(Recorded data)
━━━━━━

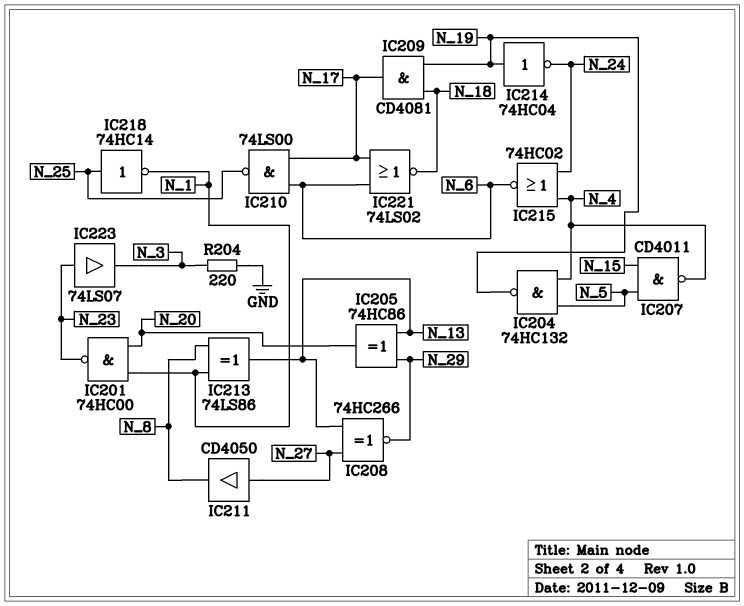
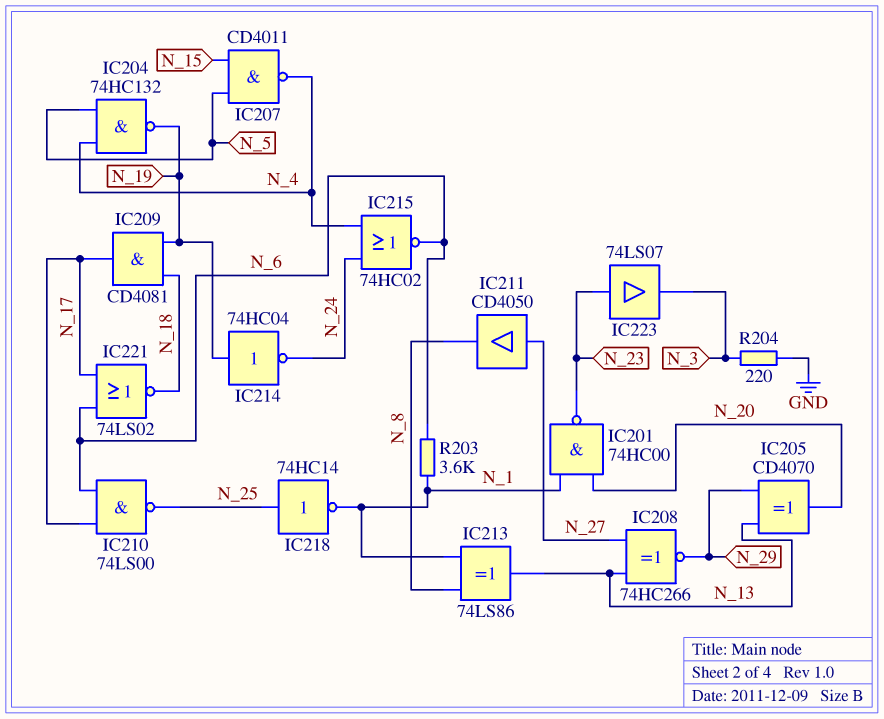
IC205: XOR 74HC86 (in N_13, in N_29, out N_20) -> XOR CD4070 (in N_13, in N_29, out N_20)
R203: none -> 3.6k (N_1, N_6)

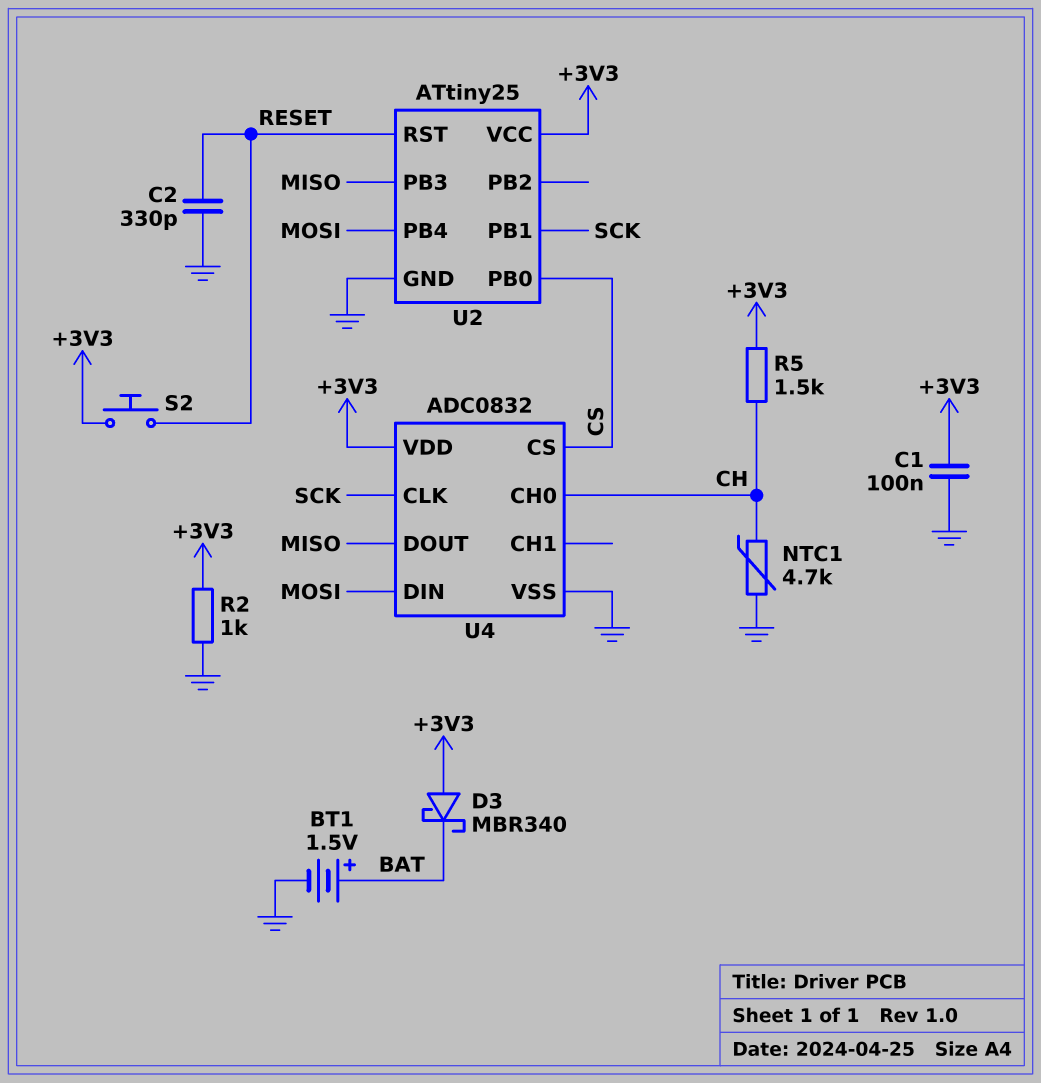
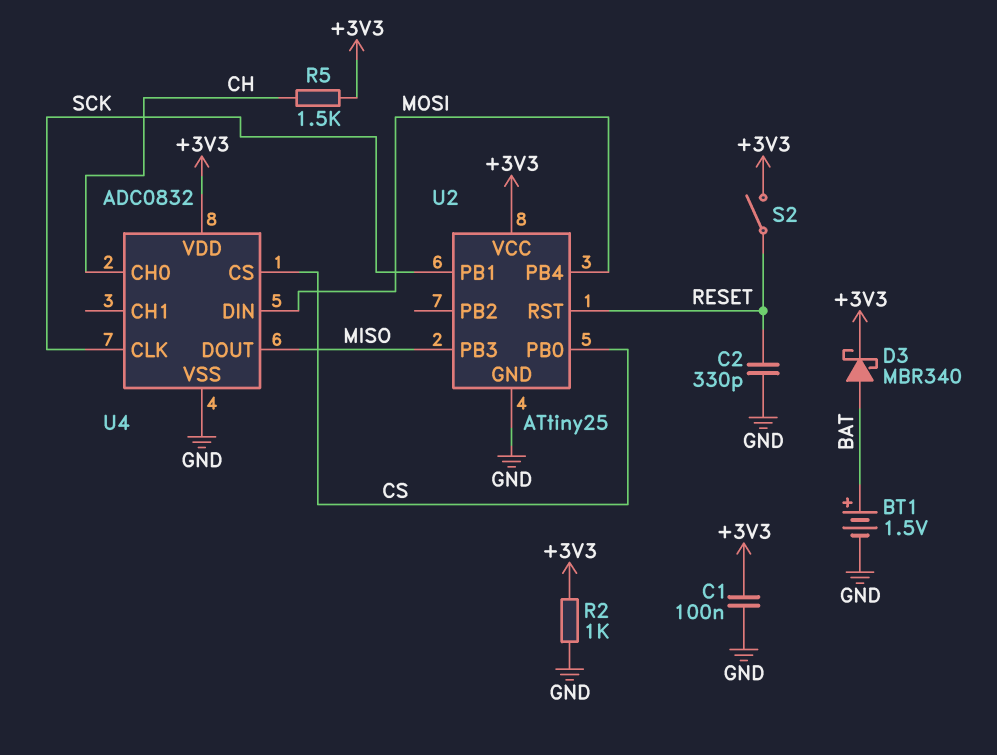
D3: schottky MBR340 (A +3V3, K BAT) -> schottky MBR340 (A BAT, K +3V3)
NTC1: 4.7k (CH, GND) -> none
S2: button (+3V3, RESET) -> switch (+3V3, RESET)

━━━━━━

__AIM OF THE EXERCISE__
Although the records above contain pictures, only their text is to be repeated, exactly as given.

__SOLUTION FOR THIS TASK__
IC205: XOR 74HC86 (in N_13, in N_29, out N_20) -> XOR CD4070 (in N_13, in N_29, out N_20)
R203: none -> 3.6k (N_1, N_6)

D3: schottky MBR340 (A +3V3, K BAT) -> schottky MBR340 (A BAT, K +3V3)
NTC1: 4.7k (CH, GND) -> none
S2: button (+3V3, RESET) -> switch (+3V3, RESET)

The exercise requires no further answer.